Please take the records that follow and repeat exactly the lines starting with the line with "gray triangle: (115, 60)" and going on through the line with "black line: (138, 30) -> (58, 57), moved".

(Beginning of Given data)

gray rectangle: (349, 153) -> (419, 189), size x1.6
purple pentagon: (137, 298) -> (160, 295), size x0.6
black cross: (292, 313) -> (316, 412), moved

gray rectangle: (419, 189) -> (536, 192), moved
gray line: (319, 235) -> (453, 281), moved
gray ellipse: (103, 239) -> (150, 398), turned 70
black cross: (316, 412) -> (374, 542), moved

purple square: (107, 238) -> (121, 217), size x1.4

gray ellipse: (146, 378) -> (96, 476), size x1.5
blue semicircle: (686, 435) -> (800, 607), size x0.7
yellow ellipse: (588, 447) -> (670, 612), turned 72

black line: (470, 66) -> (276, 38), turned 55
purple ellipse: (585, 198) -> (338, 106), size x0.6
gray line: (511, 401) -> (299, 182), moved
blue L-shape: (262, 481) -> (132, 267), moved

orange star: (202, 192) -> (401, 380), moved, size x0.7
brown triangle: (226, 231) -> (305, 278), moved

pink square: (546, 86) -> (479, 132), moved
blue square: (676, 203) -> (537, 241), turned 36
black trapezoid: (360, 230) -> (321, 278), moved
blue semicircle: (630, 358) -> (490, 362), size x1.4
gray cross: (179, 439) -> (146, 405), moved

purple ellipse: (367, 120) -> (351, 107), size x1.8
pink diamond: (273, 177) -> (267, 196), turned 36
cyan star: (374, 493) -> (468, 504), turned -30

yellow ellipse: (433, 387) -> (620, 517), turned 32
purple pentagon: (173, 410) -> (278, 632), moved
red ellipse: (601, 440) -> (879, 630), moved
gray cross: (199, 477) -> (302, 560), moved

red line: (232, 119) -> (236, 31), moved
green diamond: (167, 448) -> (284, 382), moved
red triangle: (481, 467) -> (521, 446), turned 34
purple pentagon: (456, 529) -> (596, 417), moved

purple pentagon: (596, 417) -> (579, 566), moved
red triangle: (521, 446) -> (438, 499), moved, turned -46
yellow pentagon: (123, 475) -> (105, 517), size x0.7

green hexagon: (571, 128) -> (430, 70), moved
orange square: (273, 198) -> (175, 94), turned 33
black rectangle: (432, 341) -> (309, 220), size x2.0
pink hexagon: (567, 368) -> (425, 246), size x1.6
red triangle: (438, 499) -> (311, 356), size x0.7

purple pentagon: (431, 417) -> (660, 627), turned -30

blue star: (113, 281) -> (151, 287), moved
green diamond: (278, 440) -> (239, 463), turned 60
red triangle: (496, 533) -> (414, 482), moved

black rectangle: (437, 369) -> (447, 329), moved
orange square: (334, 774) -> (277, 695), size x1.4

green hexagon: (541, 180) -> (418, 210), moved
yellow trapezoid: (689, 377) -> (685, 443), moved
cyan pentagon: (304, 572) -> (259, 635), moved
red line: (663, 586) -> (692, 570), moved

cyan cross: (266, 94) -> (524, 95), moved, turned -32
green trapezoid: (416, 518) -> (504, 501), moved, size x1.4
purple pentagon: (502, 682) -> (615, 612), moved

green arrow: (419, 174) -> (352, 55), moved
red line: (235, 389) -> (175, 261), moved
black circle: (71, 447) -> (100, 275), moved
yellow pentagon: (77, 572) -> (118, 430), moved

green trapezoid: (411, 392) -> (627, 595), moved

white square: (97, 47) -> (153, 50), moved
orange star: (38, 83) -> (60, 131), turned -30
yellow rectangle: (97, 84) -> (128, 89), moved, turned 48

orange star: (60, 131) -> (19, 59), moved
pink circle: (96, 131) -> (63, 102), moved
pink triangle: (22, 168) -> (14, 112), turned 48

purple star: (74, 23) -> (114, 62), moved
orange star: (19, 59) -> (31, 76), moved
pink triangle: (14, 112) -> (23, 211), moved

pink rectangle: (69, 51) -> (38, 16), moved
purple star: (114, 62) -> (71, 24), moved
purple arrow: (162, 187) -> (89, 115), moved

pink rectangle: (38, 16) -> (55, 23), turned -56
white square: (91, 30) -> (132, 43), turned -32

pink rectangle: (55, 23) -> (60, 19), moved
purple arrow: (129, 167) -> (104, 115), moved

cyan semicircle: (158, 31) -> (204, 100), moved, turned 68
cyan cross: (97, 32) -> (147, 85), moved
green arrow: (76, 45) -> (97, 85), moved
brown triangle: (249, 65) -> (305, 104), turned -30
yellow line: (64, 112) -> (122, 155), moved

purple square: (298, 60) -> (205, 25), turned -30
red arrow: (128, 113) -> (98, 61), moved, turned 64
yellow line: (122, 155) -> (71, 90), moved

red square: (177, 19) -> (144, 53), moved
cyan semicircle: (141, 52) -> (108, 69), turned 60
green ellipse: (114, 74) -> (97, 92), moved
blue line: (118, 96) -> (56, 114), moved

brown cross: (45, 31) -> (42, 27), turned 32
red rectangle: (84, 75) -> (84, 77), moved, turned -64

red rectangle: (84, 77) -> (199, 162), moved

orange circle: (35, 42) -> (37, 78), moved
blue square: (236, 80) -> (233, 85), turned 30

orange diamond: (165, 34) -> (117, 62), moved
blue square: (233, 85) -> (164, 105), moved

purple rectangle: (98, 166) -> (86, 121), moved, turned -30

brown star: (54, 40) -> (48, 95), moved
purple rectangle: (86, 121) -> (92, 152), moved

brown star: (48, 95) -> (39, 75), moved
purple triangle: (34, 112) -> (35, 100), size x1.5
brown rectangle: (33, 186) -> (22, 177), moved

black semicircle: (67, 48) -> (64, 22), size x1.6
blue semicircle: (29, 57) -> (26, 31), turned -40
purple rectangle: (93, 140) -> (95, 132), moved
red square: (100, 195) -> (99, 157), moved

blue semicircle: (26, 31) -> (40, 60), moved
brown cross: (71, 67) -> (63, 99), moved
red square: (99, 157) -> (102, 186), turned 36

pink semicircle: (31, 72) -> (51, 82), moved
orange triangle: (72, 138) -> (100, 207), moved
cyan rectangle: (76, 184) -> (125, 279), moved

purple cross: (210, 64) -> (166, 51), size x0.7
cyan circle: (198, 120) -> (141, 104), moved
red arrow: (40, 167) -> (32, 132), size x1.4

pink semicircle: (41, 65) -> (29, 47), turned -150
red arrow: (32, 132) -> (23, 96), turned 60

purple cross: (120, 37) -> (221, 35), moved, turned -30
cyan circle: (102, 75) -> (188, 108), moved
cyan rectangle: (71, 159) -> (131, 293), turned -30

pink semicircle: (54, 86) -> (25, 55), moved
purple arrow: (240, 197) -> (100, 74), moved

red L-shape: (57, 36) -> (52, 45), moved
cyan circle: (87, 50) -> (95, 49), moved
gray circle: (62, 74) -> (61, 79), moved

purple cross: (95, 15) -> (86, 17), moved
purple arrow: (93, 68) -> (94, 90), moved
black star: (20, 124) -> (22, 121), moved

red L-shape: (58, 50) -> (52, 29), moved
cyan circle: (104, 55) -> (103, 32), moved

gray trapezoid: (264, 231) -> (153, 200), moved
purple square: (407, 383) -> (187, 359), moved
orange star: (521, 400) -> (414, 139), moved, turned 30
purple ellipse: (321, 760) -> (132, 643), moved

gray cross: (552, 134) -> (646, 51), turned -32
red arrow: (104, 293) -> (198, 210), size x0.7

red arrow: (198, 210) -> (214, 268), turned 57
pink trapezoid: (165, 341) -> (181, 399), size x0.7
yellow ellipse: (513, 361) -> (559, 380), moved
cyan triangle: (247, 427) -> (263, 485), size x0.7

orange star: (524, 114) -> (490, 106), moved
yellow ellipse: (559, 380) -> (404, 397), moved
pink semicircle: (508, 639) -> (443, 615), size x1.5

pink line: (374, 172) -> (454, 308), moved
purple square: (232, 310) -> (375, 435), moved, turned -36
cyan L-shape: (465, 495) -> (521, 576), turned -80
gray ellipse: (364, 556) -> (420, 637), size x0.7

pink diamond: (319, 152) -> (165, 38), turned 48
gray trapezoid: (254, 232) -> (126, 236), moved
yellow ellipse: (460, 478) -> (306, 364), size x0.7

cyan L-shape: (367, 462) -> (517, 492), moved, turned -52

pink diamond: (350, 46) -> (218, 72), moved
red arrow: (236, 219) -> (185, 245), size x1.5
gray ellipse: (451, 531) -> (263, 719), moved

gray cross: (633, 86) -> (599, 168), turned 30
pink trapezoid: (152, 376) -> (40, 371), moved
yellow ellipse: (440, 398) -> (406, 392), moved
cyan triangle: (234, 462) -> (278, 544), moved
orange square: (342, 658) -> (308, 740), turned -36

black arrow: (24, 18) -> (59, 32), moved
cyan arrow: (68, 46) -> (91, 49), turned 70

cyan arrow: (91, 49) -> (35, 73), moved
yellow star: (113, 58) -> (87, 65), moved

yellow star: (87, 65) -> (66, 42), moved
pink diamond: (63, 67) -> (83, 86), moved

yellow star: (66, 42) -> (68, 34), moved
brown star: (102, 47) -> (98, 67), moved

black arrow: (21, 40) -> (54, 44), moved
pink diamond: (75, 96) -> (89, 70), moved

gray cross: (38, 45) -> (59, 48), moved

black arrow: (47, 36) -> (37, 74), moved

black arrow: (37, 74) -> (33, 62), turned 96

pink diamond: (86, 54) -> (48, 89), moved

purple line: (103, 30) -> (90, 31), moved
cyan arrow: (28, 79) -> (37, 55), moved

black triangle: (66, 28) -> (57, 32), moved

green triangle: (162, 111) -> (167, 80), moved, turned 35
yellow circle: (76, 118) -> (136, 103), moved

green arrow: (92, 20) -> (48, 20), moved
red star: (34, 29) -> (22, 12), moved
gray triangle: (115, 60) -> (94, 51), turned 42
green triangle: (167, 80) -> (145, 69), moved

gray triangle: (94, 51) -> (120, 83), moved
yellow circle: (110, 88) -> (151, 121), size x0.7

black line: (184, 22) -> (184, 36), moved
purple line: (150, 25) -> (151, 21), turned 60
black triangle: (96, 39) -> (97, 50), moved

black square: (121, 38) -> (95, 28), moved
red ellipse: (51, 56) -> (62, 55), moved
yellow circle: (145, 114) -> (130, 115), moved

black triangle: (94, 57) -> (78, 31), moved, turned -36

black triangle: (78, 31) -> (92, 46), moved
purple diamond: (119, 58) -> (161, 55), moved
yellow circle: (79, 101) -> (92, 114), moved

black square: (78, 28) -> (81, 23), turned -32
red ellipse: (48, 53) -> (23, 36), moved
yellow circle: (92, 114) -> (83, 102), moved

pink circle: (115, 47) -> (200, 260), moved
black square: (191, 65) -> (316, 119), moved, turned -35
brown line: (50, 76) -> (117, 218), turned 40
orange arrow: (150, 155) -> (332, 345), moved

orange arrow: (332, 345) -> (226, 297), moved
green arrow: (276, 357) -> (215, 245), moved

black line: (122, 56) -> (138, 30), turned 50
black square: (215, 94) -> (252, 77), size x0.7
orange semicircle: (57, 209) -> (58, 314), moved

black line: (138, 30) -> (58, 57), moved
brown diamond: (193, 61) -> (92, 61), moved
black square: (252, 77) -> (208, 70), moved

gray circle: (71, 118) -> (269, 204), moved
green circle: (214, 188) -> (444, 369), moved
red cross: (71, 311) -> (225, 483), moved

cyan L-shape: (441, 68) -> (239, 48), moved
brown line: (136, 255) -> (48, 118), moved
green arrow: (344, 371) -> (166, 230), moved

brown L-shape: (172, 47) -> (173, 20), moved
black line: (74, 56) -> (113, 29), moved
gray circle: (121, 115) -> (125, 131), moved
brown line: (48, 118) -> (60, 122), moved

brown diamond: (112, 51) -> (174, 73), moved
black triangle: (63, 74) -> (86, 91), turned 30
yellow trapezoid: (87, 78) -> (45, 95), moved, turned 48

(End of Given data)

**Result for this task:**
gray triangle: (115, 60) -> (94, 51), turned 42
green triangle: (167, 80) -> (145, 69), moved

gray triangle: (94, 51) -> (120, 83), moved
yellow circle: (110, 88) -> (151, 121), size x0.7

black line: (184, 22) -> (184, 36), moved
purple line: (150, 25) -> (151, 21), turned 60
black triangle: (96, 39) -> (97, 50), moved

black square: (121, 38) -> (95, 28), moved
red ellipse: (51, 56) -> (62, 55), moved
yellow circle: (145, 114) -> (130, 115), moved

black triangle: (94, 57) -> (78, 31), moved, turned -36

black triangle: (78, 31) -> (92, 46), moved
purple diamond: (119, 58) -> (161, 55), moved
yellow circle: (79, 101) -> (92, 114), moved

black square: (78, 28) -> (81, 23), turned -32
red ellipse: (48, 53) -> (23, 36), moved
yellow circle: (92, 114) -> (83, 102), moved

pink circle: (115, 47) -> (200, 260), moved
black square: (191, 65) -> (316, 119), moved, turned -35
brown line: (50, 76) -> (117, 218), turned 40
orange arrow: (150, 155) -> (332, 345), moved

orange arrow: (332, 345) -> (226, 297), moved
green arrow: (276, 357) -> (215, 245), moved

black line: (122, 56) -> (138, 30), turned 50
black square: (215, 94) -> (252, 77), size x0.7
orange semicircle: (57, 209) -> (58, 314), moved

black line: (138, 30) -> (58, 57), moved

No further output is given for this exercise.